Work to be completed -> Report every line of the listing below in which the string "türkis" appears.

Data ->
::::::::

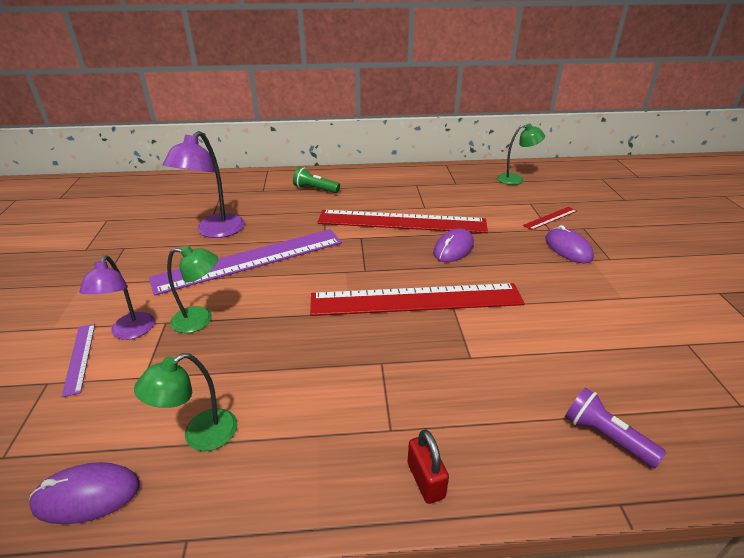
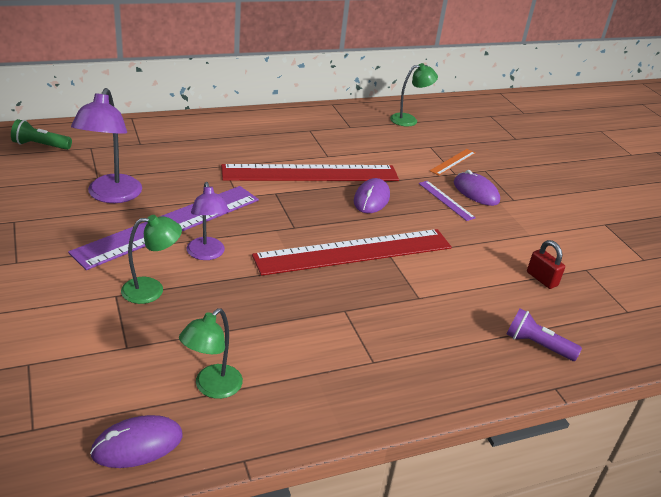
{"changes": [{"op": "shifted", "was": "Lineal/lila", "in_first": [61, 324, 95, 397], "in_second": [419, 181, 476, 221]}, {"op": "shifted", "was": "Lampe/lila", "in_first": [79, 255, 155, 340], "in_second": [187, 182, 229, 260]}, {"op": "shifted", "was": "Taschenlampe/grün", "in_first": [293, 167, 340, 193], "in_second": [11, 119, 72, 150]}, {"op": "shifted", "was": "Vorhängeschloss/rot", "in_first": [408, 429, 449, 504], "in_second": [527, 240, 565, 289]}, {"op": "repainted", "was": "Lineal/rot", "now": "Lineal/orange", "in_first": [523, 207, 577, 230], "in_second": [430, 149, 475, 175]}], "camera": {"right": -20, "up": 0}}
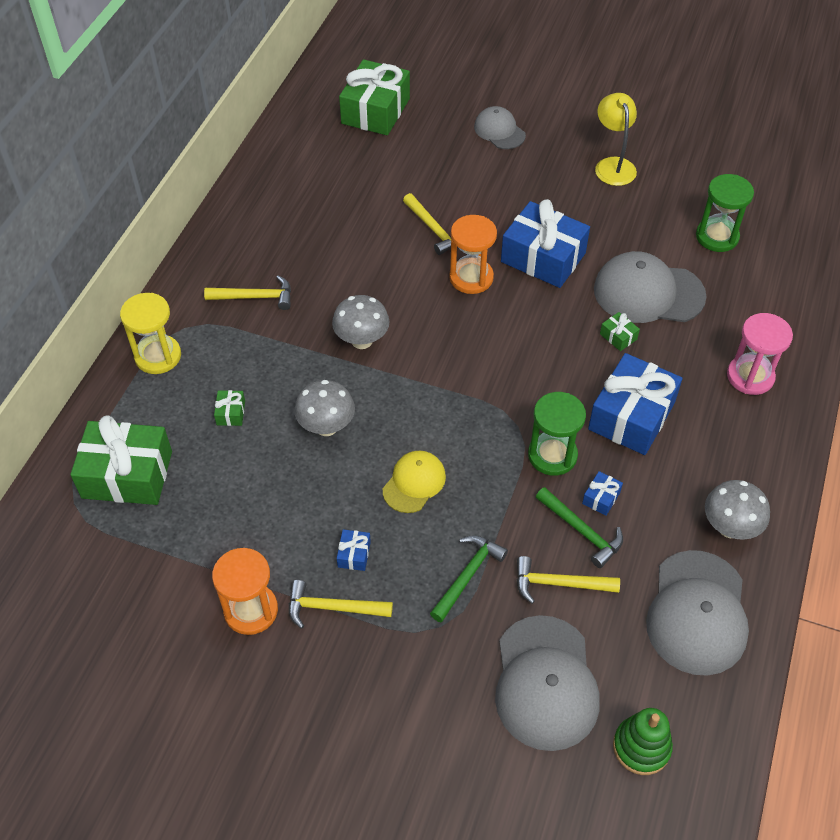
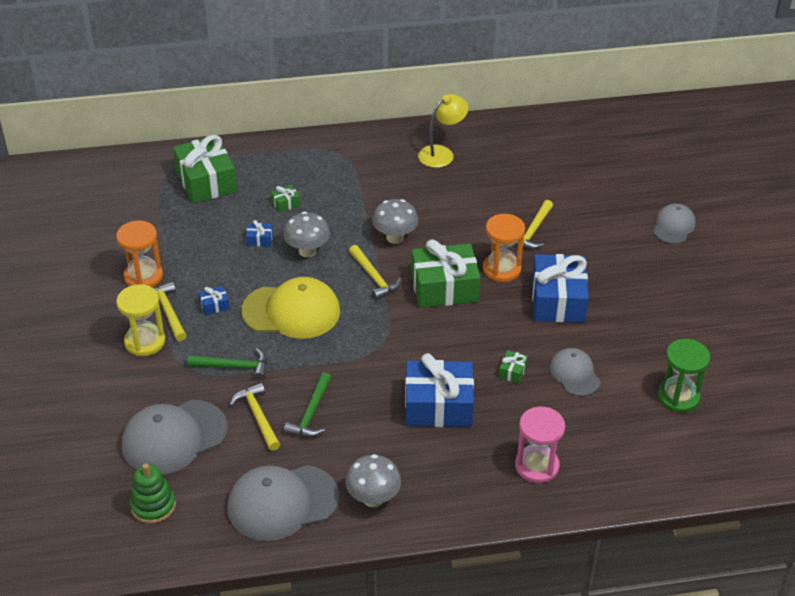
{"changes": [{"op": "gone", "was": "Sanduhr/grün", "in_first": [528, 392, 586, 476]}, {"op": "shifted", "was": "Sanduhr/gelb", "in_first": [120, 293, 181, 374], "in_second": [117, 284, 165, 356]}, {"op": "shifted", "was": "Hammer/gelb", "in_first": [204, 275, 291, 310], "in_second": [349, 245, 402, 300]}, {"op": "shifted", "was": "Geschenk/grün", "in_first": [339, 59, 410, 135], "in_second": [411, 239, 481, 308]}, {"op": "shifted", "was": "Geschenk/blau", "in_first": [582, 471, 623, 516], "in_second": [246, 220, 273, 247]}, {"op": "shifted", "was": "Lampe/gelb", "in_first": [595, 93, 637, 186], "in_second": [418, 94, 468, 168]}, {"op": "scaled", "was": "Kappe/gelb", "in_first": [383, 451, 446, 513], "in_second": [241, 277, 340, 339], "ratio": 1.72}, {"op": "scaled", "was": "Kappe/grau", "in_first": [594, 251, 707, 323], "in_second": [550, 348, 601, 396], "ratio": 0.58}], "camera": {"right": 60, "up": -10}}
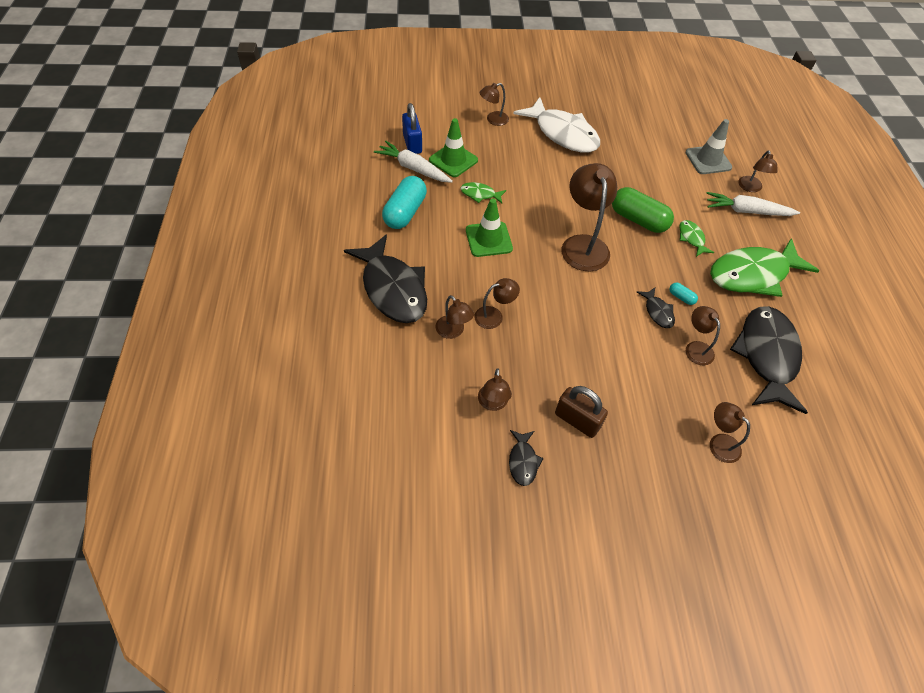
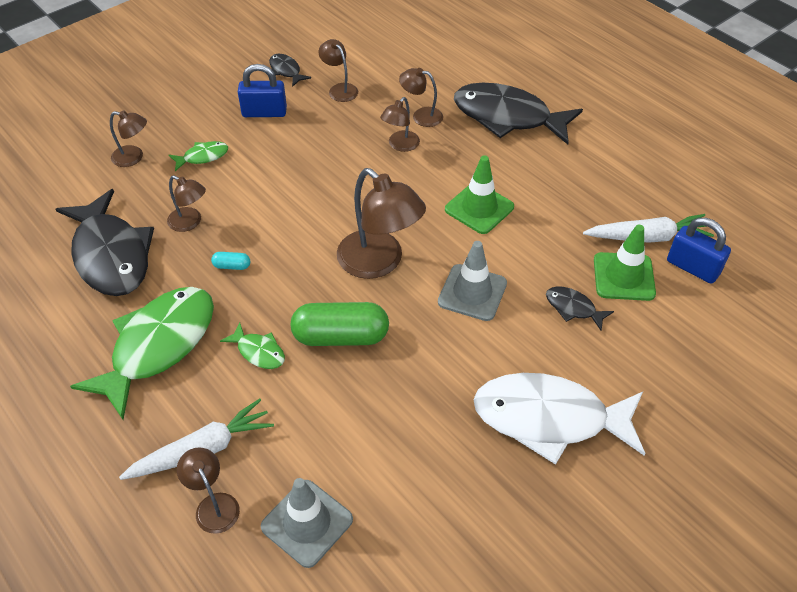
{"changes": [{"op": "gone", "was": "Kapsel/türkis", "in_first": [382, 176, 427, 229]}, {"op": "gone", "was": "Lampe/braun", "in_first": [479, 83, 509, 126]}, {"op": "new", "now": "Leitkegel/grau", "in_second": [438, 241, 507, 321]}, {"op": "shifted", "was": "Fisch/grün", "in_first": [461, 182, 506, 203], "in_second": [169, 141, 228, 171]}, {"op": "shifted", "was": "Fisch/schwarz", "in_first": [637, 288, 675, 328], "in_second": [546, 286, 614, 331]}, {"op": "repainted", "was": "Vorhängeschloss/braun", "now": "Vorhängeschloss/blau", "in_first": [555, 386, 608, 438], "in_second": [238, 64, 287, 117]}], "camera": {"right": 145, "up": -5}}
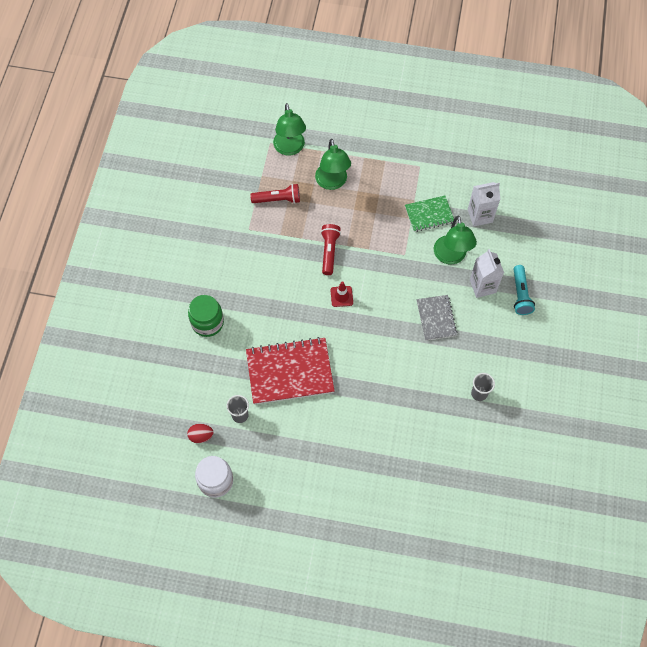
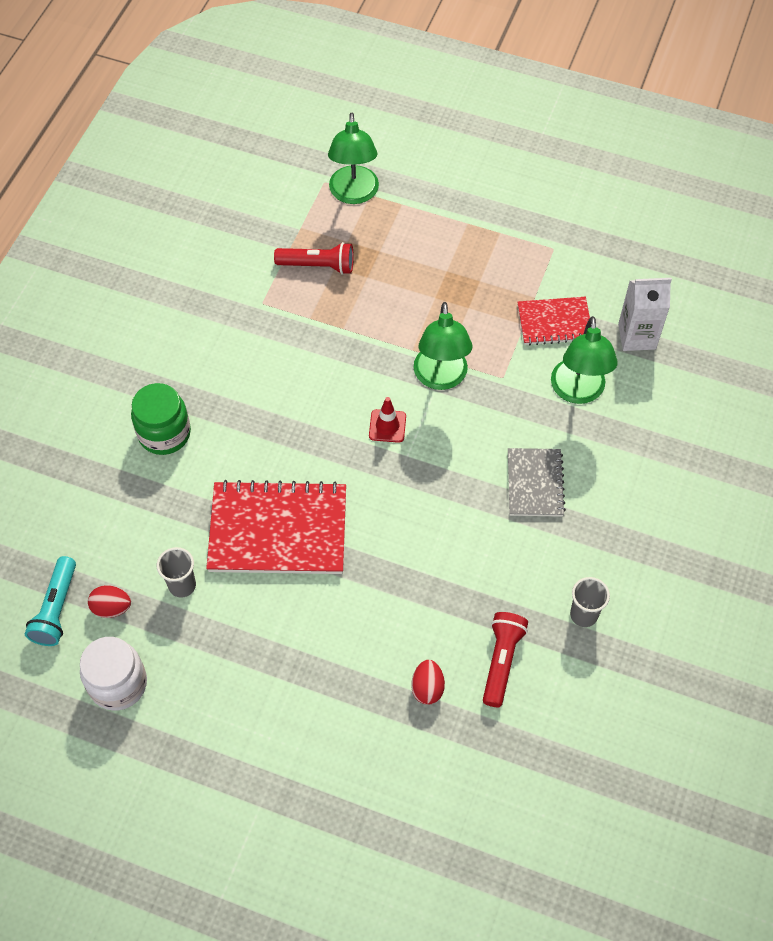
{"changes": [{"op": "gone", "was": "Getränkekarton/weiß", "in_first": [470, 249, 504, 298]}, {"op": "new", "now": "Ei/rot", "in_second": [411, 660, 445, 705]}, {"op": "shifted", "was": "Lampe/grün", "in_first": [315, 139, 351, 190], "in_second": [413, 302, 472, 390]}, {"op": "shifted", "was": "Taschenlampe/rot", "in_first": [321, 224, 341, 275], "in_second": [483, 612, 528, 707]}, {"op": "shifted", "was": "Taschenlampe/türkis", "in_first": [514, 265, 535, 315], "in_second": [25, 556, 76, 646]}, {"op": "repainted", "was": "Notizbuch/grün", "now": "Notizbuch/rot", "in_first": [405, 195, 454, 232], "in_second": [517, 297, 590, 345]}], "camera": {"right": 10, "up": -5}}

::::::::

Your response ->
{"changes": [{"op": "gone", "was": "Kapsel/türkis", "in_first": [382, 176, 427, 229]}, {"op": "gone", "was": "Lampe/braun", "in_first": [479, 83, 509, 126]}, {"op": "new", "now": "Leitkegel/grau", "in_second": [438, 241, 507, 321]}, {"op": "shifted", "was": "Fisch/grün", "in_first": [461, 182, 506, 203], "in_second": [169, 141, 228, 171]}, {"op": "shifted", "was": "Fisch/schwarz", "in_first": [637, 288, 675, 328], "in_second": [546, 286, 614, 331]}, {"op": "repainted", "was": "Vorhängeschloss/braun", "now": "Vorhängeschloss/blau", "in_first": [555, 386, 608, 438], "in_second": [238, 64, 287, 117]}], "camera": {"right": 145, "up": -5}}
{"changes": [{"op": "gone", "was": "Getränkekarton/weiß", "in_first": [470, 249, 504, 298]}, {"op": "new", "now": "Ei/rot", "in_second": [411, 660, 445, 705]}, {"op": "shifted", "was": "Lampe/grün", "in_first": [315, 139, 351, 190], "in_second": [413, 302, 472, 390]}, {"op": "shifted", "was": "Taschenlampe/rot", "in_first": [321, 224, 341, 275], "in_second": [483, 612, 528, 707]}, {"op": "shifted", "was": "Taschenlampe/türkis", "in_first": [514, 265, 535, 315], "in_second": [25, 556, 76, 646]}, {"op": "repainted", "was": "Notizbuch/grün", "now": "Notizbuch/rot", "in_first": [405, 195, 454, 232], "in_second": [517, 297, 590, 345]}], "camera": {"right": 10, "up": -5}}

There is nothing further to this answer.